### What you are asked to do
Count lines holding the string "coordinates" in the data that follows. Reply with one number only.

### Records shown
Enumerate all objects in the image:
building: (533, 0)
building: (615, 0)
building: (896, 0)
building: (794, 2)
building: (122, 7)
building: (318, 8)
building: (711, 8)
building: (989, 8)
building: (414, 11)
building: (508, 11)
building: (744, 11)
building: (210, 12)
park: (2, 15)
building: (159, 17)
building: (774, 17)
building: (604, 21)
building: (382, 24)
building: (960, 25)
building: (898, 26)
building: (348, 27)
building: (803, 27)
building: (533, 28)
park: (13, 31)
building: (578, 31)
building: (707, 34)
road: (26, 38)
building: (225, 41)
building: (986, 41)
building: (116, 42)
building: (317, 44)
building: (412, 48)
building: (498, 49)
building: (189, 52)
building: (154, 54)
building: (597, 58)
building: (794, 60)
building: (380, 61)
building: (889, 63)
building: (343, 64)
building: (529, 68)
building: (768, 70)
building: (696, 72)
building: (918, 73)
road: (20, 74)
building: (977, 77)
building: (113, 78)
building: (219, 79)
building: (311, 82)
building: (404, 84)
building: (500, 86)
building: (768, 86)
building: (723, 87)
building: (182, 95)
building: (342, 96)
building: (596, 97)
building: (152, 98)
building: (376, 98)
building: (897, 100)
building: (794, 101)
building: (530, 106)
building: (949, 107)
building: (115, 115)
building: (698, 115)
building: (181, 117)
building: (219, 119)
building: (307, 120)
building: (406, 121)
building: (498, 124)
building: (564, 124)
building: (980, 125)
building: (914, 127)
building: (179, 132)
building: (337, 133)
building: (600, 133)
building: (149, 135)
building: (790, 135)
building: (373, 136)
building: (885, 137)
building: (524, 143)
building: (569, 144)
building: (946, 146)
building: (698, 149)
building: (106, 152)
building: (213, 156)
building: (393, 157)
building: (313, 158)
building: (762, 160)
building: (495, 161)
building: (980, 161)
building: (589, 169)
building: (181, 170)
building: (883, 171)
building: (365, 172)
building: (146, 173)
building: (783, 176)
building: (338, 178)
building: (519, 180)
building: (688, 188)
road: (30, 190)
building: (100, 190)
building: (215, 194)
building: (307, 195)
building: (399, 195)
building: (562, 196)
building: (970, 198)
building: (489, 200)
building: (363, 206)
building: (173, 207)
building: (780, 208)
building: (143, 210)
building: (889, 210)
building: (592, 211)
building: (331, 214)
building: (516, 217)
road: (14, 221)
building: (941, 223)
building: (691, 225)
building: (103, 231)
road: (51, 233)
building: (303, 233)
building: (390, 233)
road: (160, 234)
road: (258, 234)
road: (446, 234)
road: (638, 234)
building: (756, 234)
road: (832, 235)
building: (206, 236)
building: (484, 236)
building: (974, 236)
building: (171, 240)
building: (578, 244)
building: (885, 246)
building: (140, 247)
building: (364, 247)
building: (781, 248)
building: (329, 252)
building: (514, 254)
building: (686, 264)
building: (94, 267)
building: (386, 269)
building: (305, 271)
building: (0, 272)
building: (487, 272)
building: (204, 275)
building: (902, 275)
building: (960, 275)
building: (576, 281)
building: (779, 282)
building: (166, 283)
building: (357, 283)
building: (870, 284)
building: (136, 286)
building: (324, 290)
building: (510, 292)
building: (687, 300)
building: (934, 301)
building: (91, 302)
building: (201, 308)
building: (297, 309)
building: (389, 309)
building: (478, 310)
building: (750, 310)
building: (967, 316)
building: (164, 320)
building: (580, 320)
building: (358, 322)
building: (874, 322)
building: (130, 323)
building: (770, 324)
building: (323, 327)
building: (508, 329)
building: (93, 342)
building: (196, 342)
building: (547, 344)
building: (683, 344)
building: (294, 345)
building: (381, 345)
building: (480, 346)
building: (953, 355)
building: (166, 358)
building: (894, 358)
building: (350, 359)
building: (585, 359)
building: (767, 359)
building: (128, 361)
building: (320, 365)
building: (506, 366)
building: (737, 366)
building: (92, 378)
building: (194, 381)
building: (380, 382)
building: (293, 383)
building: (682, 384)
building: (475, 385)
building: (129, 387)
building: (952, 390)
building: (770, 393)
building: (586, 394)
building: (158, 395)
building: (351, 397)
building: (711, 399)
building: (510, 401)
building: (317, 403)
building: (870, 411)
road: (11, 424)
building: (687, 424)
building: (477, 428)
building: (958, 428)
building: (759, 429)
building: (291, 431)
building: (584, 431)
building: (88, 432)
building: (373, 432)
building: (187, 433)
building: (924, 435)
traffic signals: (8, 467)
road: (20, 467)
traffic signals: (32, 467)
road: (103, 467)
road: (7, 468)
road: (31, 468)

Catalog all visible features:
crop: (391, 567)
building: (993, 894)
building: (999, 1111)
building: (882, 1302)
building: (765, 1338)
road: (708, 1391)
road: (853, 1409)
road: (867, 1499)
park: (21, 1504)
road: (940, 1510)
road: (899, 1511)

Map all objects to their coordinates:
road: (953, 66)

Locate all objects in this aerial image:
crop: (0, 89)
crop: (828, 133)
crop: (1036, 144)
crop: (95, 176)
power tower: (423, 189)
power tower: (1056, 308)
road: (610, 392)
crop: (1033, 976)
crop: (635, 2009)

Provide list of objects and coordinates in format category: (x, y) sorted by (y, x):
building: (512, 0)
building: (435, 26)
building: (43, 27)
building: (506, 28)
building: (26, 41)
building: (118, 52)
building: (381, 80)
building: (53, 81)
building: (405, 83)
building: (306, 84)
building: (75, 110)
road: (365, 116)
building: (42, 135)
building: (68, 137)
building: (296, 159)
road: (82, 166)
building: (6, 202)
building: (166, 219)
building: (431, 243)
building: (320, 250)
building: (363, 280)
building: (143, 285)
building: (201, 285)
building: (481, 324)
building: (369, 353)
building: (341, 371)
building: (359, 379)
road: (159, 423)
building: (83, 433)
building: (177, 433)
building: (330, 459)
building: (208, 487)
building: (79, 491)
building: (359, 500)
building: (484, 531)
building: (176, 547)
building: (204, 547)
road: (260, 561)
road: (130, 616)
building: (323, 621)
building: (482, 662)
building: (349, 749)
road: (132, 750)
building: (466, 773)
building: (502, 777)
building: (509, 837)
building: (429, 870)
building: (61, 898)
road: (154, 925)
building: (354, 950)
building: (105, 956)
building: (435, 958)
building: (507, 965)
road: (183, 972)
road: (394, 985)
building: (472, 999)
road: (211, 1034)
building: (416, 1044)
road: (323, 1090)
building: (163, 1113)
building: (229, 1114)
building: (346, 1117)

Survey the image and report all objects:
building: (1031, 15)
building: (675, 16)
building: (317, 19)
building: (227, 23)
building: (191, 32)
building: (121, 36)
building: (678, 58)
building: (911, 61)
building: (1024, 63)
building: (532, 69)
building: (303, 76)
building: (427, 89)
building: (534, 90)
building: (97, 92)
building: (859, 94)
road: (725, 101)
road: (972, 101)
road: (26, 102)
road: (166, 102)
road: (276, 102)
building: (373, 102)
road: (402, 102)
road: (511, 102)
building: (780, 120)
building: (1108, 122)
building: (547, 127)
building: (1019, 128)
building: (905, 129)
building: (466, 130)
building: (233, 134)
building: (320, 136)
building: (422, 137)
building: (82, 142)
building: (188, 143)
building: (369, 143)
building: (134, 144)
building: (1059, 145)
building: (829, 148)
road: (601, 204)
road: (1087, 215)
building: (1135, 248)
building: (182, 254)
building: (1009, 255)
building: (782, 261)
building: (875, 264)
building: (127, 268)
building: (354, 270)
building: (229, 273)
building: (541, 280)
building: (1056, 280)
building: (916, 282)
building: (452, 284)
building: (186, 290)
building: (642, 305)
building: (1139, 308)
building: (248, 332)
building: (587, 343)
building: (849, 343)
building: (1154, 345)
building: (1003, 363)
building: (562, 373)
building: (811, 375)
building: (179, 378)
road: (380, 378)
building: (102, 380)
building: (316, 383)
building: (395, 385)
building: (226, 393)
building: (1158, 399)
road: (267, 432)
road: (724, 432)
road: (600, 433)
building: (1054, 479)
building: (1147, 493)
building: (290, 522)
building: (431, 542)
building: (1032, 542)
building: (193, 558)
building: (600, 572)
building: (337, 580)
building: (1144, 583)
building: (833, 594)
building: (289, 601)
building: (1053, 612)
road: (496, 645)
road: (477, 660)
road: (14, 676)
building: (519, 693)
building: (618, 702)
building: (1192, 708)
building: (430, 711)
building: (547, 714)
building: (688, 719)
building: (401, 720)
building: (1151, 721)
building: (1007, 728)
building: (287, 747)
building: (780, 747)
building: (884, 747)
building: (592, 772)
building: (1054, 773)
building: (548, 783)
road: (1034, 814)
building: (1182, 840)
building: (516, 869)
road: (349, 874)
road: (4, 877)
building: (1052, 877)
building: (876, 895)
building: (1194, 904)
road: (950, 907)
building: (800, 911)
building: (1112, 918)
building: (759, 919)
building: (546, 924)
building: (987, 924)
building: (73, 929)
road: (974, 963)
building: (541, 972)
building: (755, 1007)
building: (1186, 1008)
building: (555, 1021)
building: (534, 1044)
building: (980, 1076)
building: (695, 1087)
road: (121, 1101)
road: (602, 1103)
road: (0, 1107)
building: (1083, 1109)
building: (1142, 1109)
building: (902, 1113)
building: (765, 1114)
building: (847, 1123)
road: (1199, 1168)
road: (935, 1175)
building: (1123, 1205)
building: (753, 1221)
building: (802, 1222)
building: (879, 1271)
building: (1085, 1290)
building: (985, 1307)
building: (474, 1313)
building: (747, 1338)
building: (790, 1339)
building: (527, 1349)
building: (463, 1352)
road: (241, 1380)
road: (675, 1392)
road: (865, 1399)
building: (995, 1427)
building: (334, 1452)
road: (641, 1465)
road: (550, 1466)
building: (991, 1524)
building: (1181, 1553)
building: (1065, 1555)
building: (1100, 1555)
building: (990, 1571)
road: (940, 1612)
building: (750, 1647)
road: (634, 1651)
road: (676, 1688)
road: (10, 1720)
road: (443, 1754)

### Answer to the exercise
2